Segment Start: Dataset entries

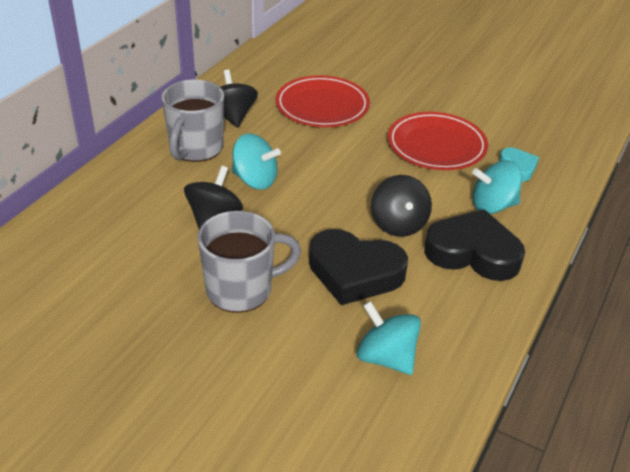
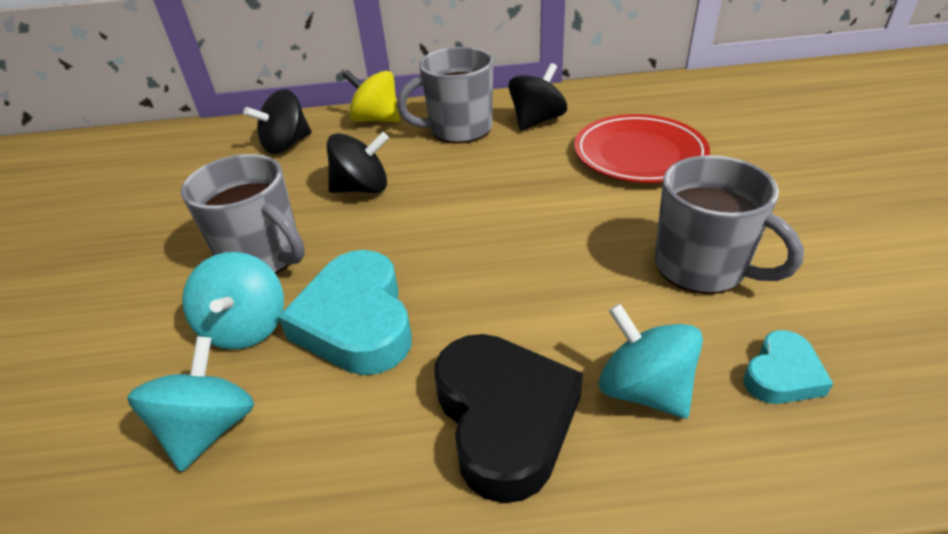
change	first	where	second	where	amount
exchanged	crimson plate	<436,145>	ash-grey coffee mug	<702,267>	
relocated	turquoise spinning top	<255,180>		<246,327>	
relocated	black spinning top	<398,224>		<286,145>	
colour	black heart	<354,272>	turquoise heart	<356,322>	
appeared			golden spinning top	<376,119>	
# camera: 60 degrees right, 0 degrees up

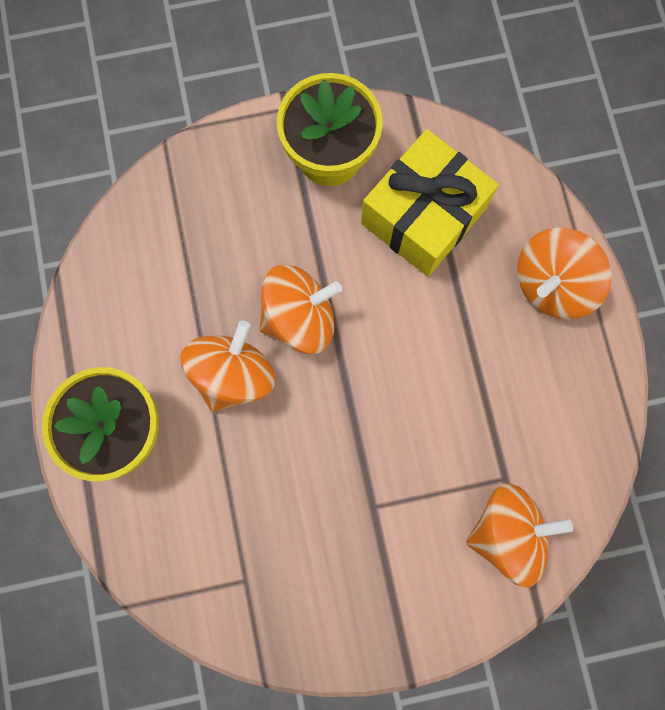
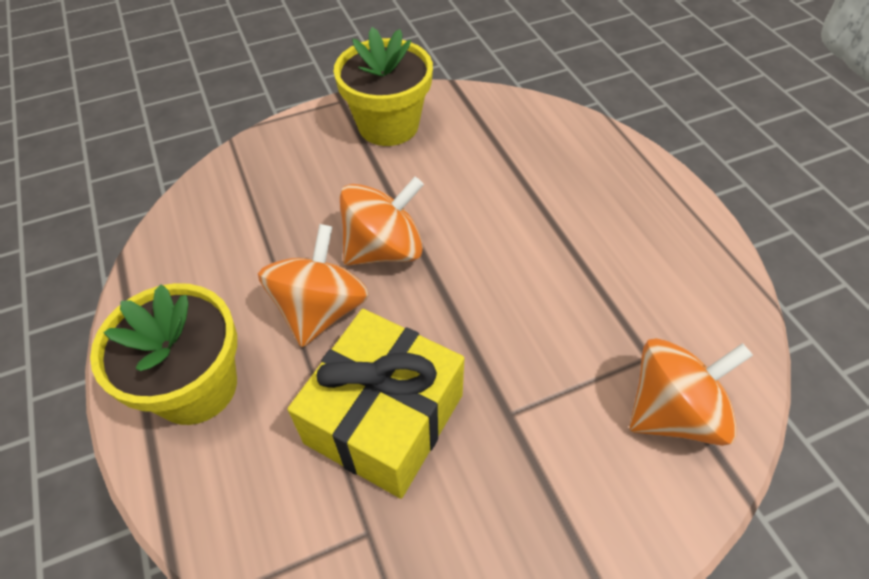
change	first	where	second	where	amount
relocated	golden present	<423,216>		<384,418>	
missing	orange-coloured spinning top	<552,284>			
# camera: 10 degrees left, 25 degrees down

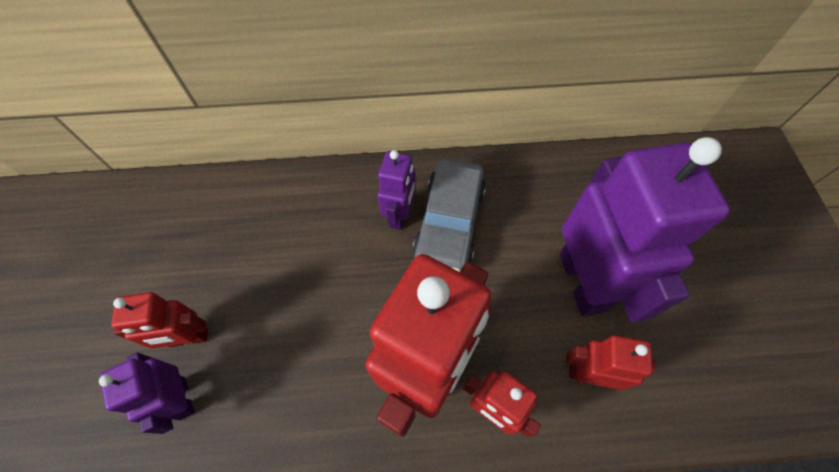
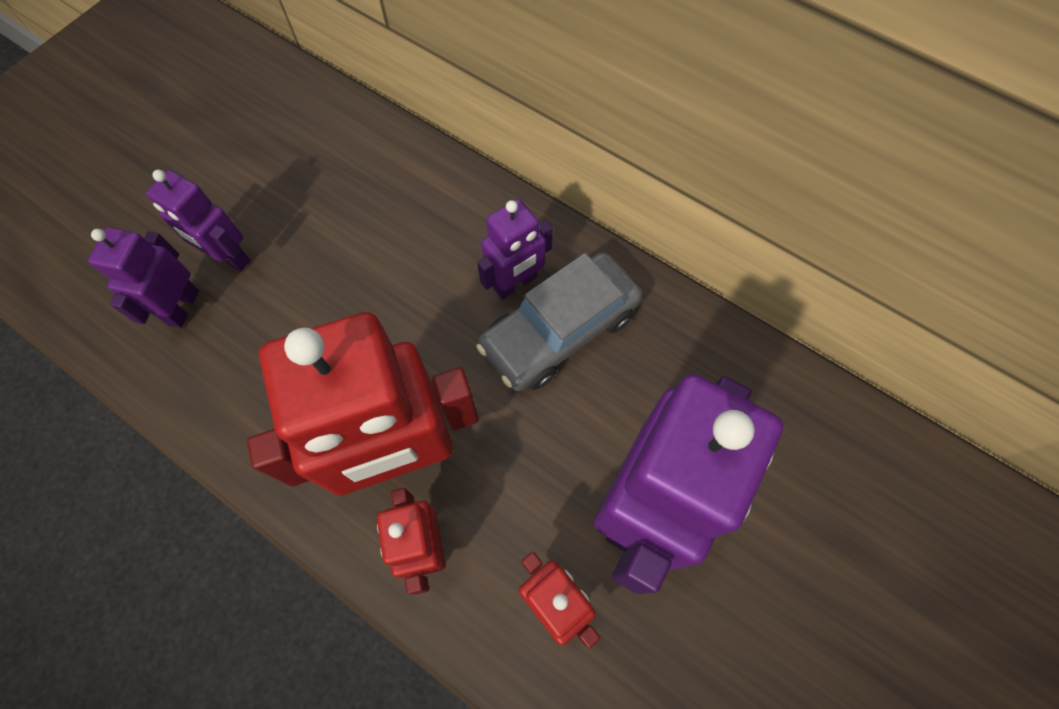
change	first	where	second	where	amount
colour	crimson robot figure	<189,338>	violet robot figure	<229,257>	
# camera: 40 degrees right, 5 degrees up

Segment End: Dataset entries

* [Task prompt]: Filter the records above down to the lines containing "spinning".

* [Result of the exercise]:
relocated	turquoise spinning top	<255,180>		<246,327>	
relocated	black spinning top	<398,224>		<286,145>	
appeared			golden spinning top	<376,119>	
missing	orange-coloured spinning top	<552,284>			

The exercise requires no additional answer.